**PROVIDED MATERIAL**:
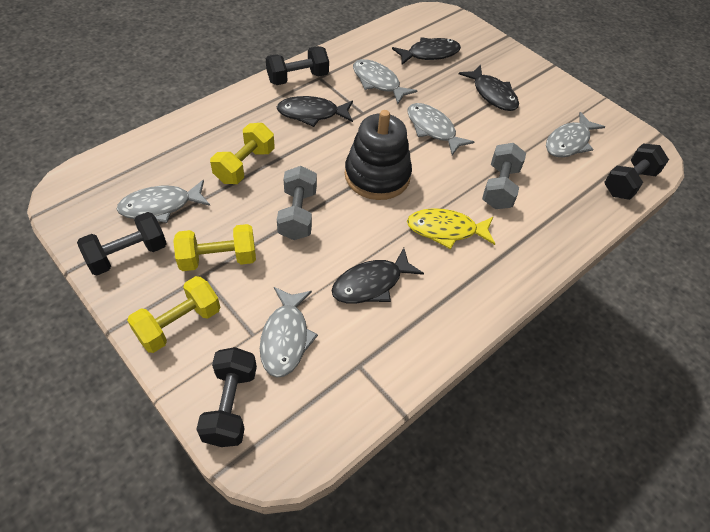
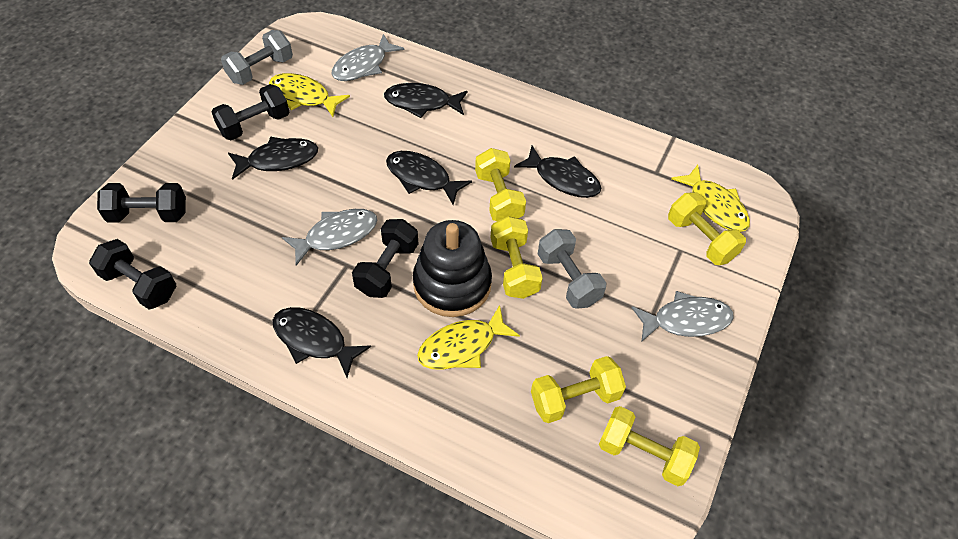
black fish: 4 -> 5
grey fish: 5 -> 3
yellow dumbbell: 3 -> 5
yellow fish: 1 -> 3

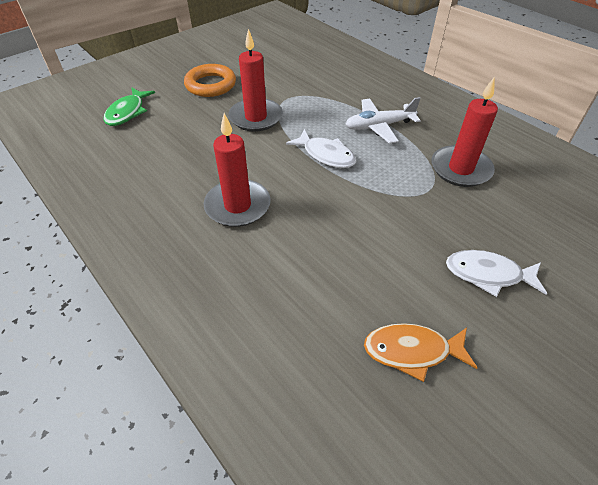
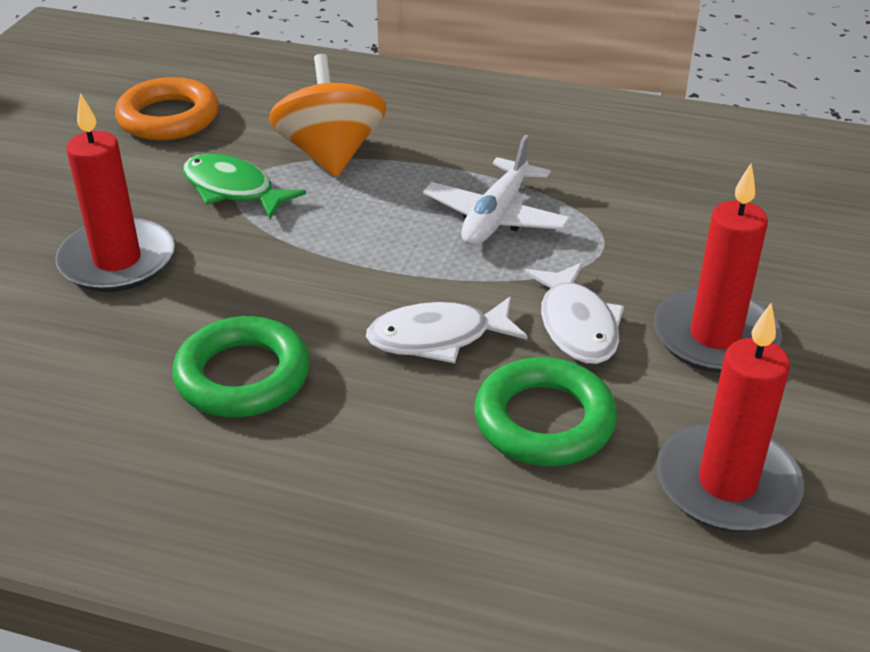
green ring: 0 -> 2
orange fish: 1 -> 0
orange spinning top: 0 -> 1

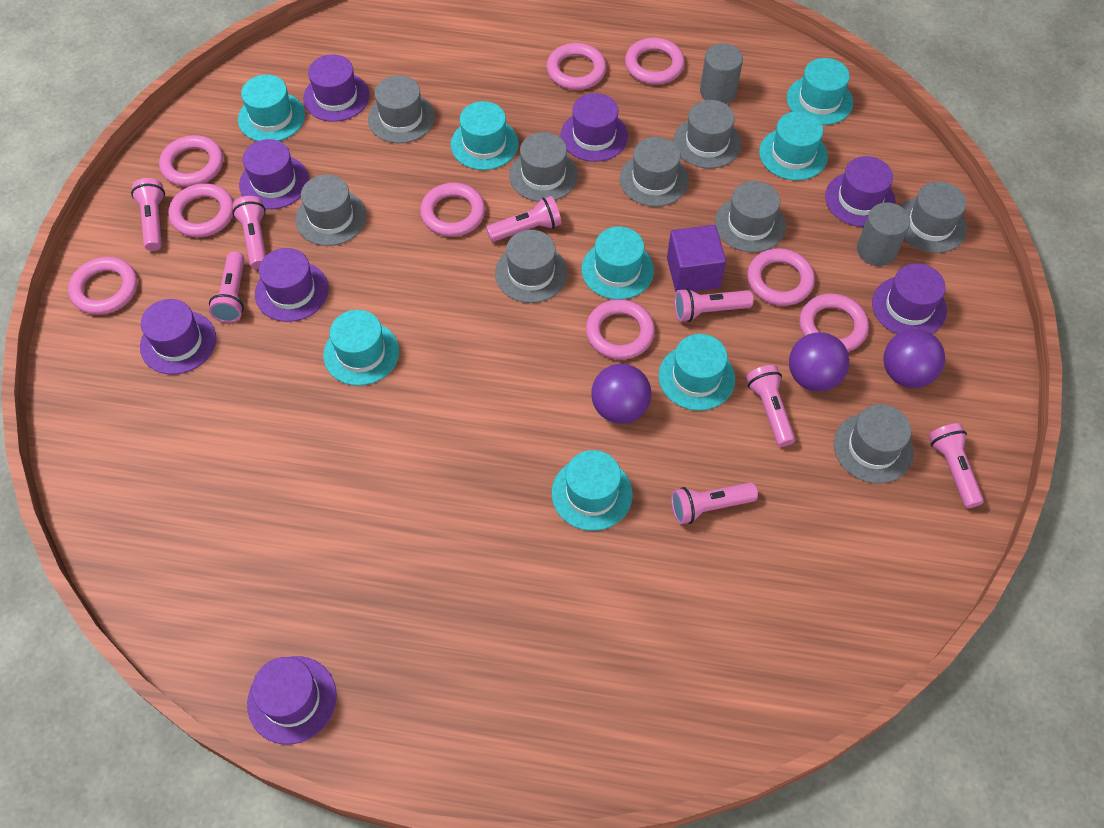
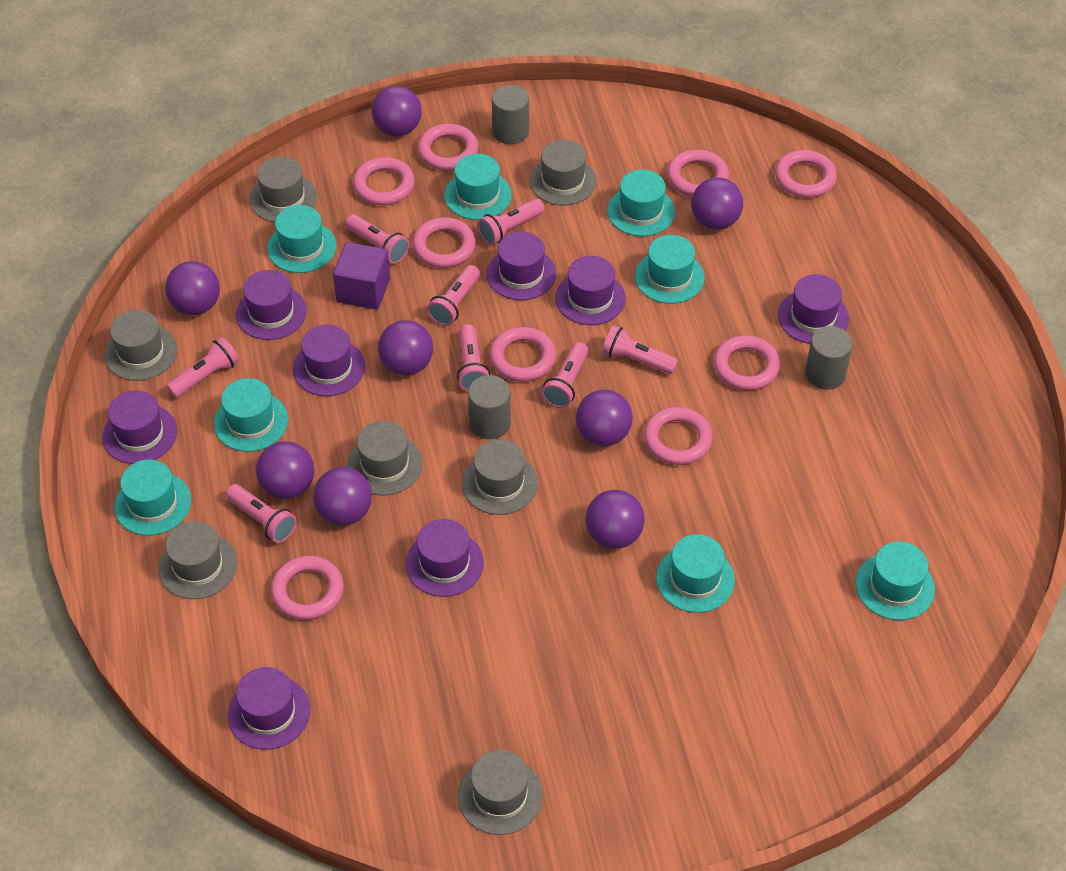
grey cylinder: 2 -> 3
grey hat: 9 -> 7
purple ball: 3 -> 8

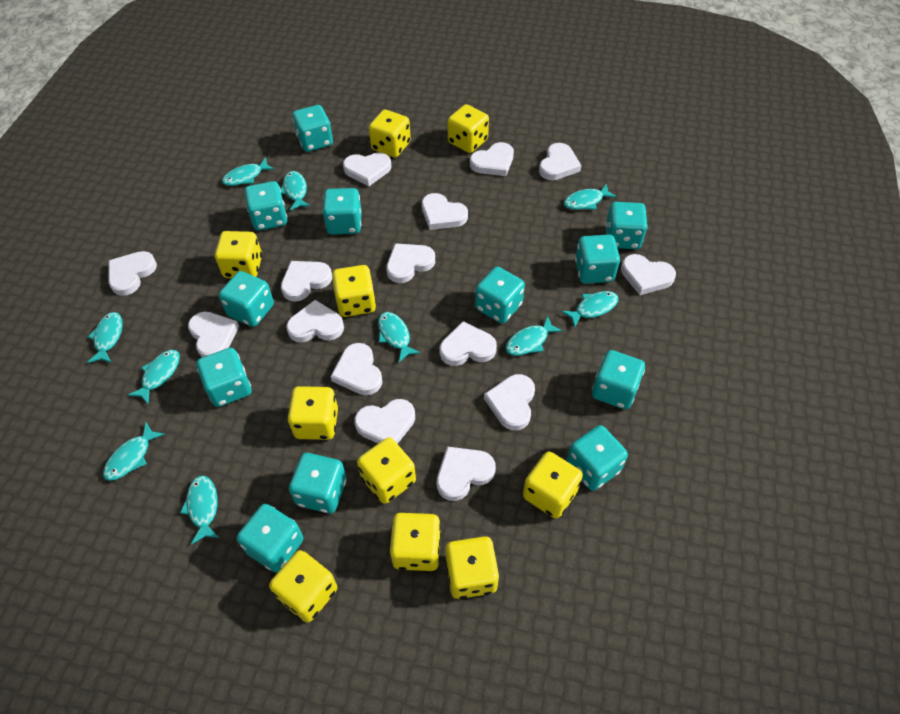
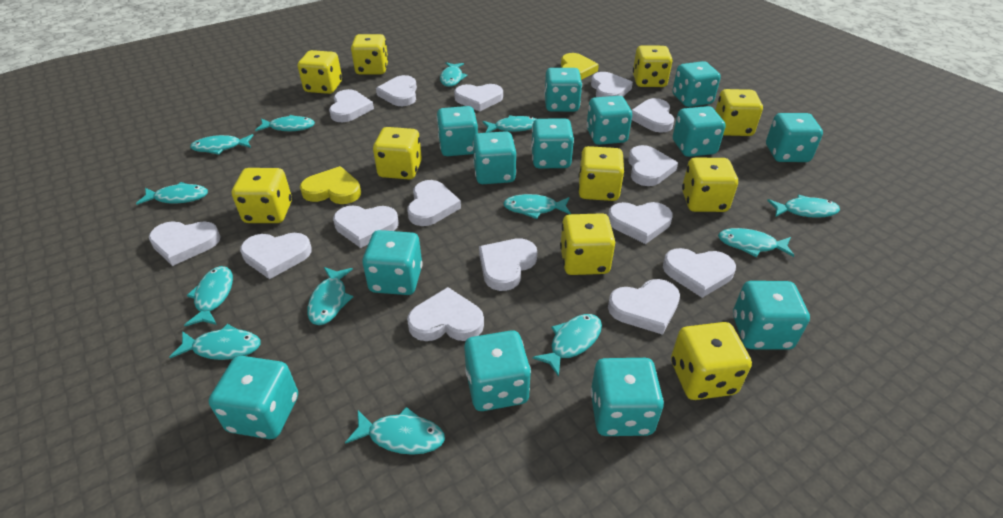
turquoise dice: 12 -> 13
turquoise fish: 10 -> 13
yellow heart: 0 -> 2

**WHAT YOU WILL DO**:
With pictures excluded, copy exactly the lines from the line containing "green ring: 0 -> 2" through the last line of the listing above, both ends included.

**RESPONSE**:
green ring: 0 -> 2
orange fish: 1 -> 0
orange spinning top: 0 -> 1

grey cylinder: 2 -> 3
grey hat: 9 -> 7
purple ball: 3 -> 8

turquoise dice: 12 -> 13
turquoise fish: 10 -> 13
yellow heart: 0 -> 2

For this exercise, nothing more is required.